▶ **Task item**
Once the images are set aside, print the remaining lines below exactly.

▶ **Information supplied**
=== Begin Enclosure ===
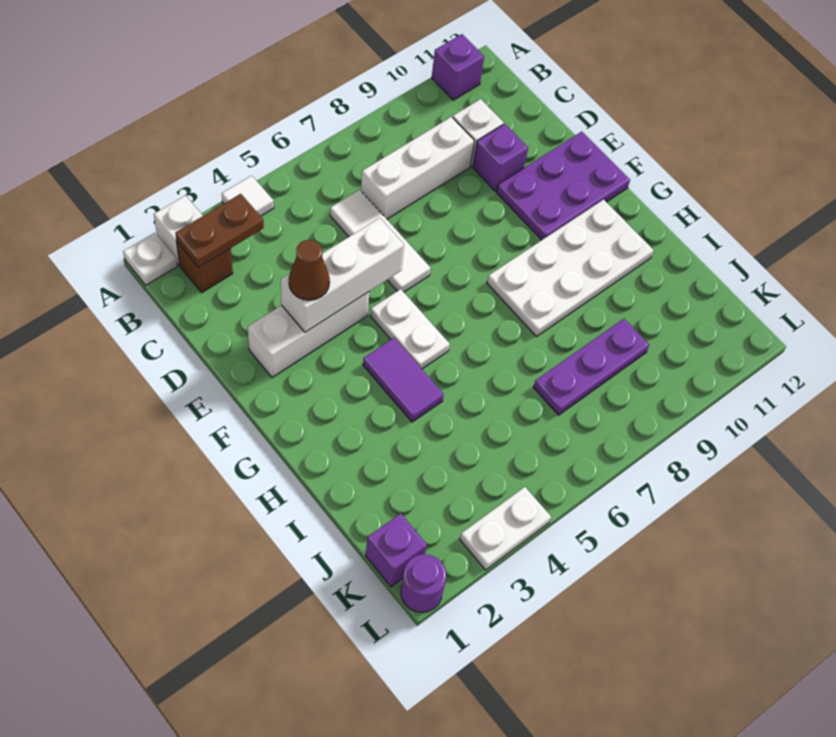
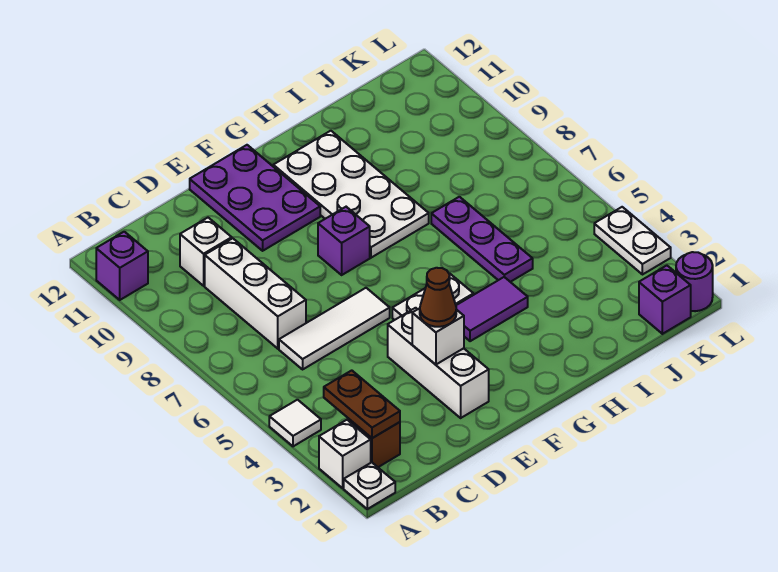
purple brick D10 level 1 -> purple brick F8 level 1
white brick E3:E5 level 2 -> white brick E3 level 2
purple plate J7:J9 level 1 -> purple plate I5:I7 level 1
=== End Enclosure ===
▶ **Response**
purple brick D10 level 1 -> purple brick F8 level 1
white brick E3:E5 level 2 -> white brick E3 level 2
purple plate J7:J9 level 1 -> purple plate I5:I7 level 1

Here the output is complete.